Data excerpts:
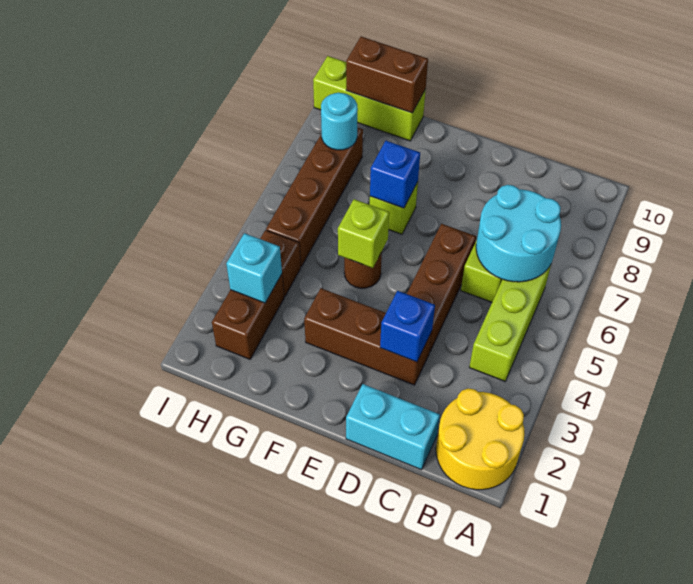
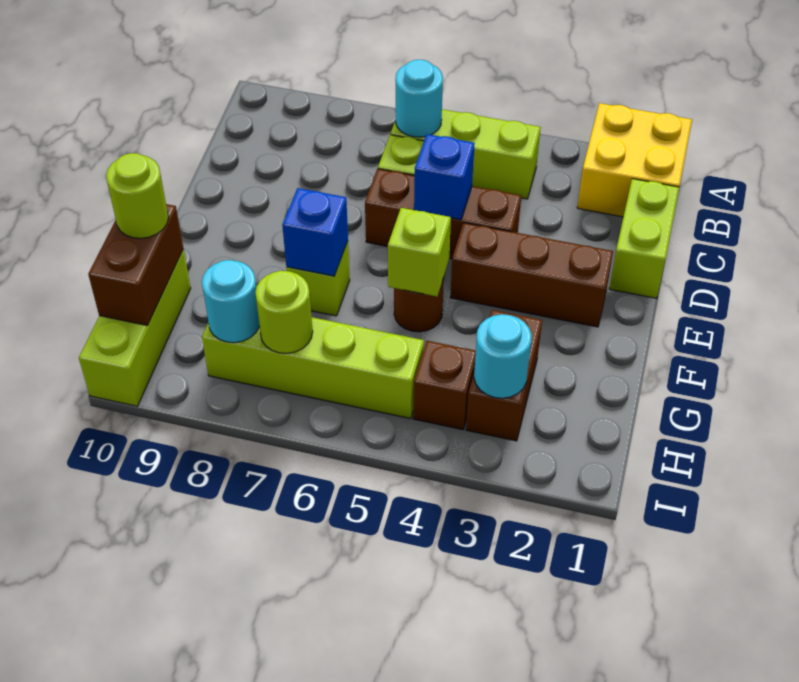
yellow round brick A1:B2 level 1 -> yellow brick A1:B2 level 1
cyan round brick B6:C7 level 2 -> cyan round brick B6 level 2
cyan brick C1:D1 level 1 -> lime brick C1:D1 level 1
brown brick D3:F3 level 1 -> brown brick E2:E4 level 1
blue brick D3 level 2 -> blue brick D5 level 2
none -> lime round brick G10 level 3
brown brick H2:H3 level 1 -> brown brick G3:H3 level 1
cyan brick H3 level 2 -> cyan round brick H3 level 2
brown brick H5:H8 level 1 -> lime brick H5:H8 level 1
none -> lime round brick H7 level 2

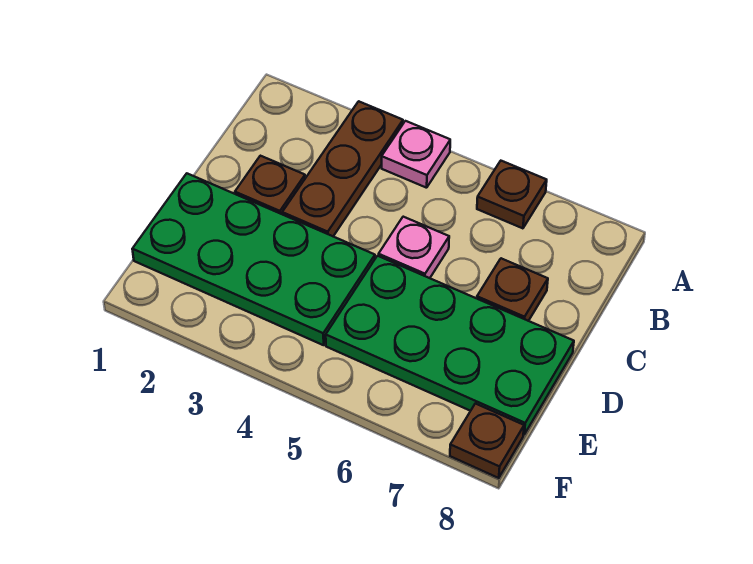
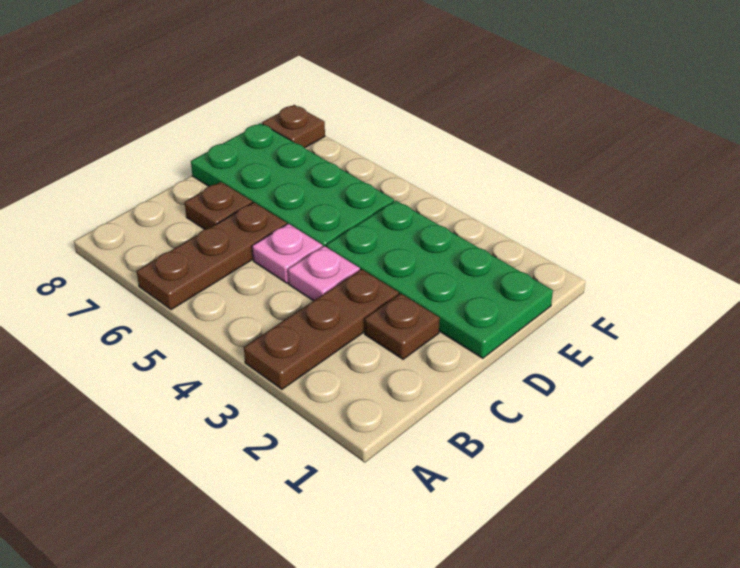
pink plate A4 level 1 -> pink plate C4 level 1
brown plate A6 level 1 -> brown plate A6:C6 level 1

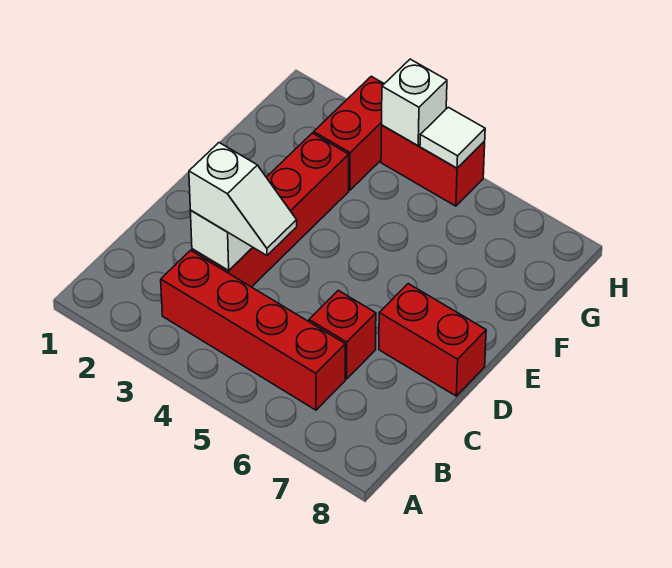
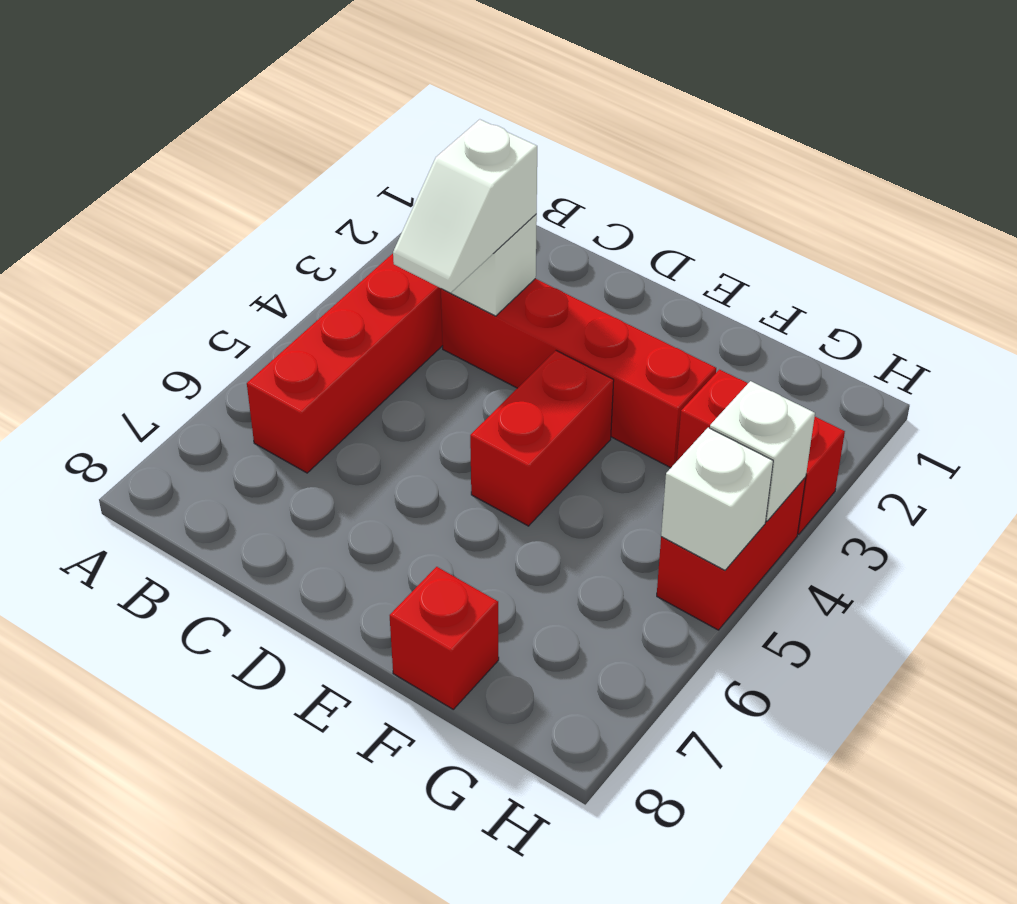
red brick C6 level 1 -> red brick F8 level 1
red brick D7:D8 level 1 -> red brick E4:E5 level 1
white tile H5 level 2 -> white brick H5 level 2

What the exercise asks: I'd like the material duplicated exactly, without its pictures.

Response for this exercise:
yellow round brick A1:B2 level 1 -> yellow brick A1:B2 level 1
cyan round brick B6:C7 level 2 -> cyan round brick B6 level 2
cyan brick C1:D1 level 1 -> lime brick C1:D1 level 1
brown brick D3:F3 level 1 -> brown brick E2:E4 level 1
blue brick D3 level 2 -> blue brick D5 level 2
none -> lime round brick G10 level 3
brown brick H2:H3 level 1 -> brown brick G3:H3 level 1
cyan brick H3 level 2 -> cyan round brick H3 level 2
brown brick H5:H8 level 1 -> lime brick H5:H8 level 1
none -> lime round brick H7 level 2

pink plate A4 level 1 -> pink plate C4 level 1
brown plate A6 level 1 -> brown plate A6:C6 level 1

red brick C6 level 1 -> red brick F8 level 1
red brick D7:D8 level 1 -> red brick E4:E5 level 1
white tile H5 level 2 -> white brick H5 level 2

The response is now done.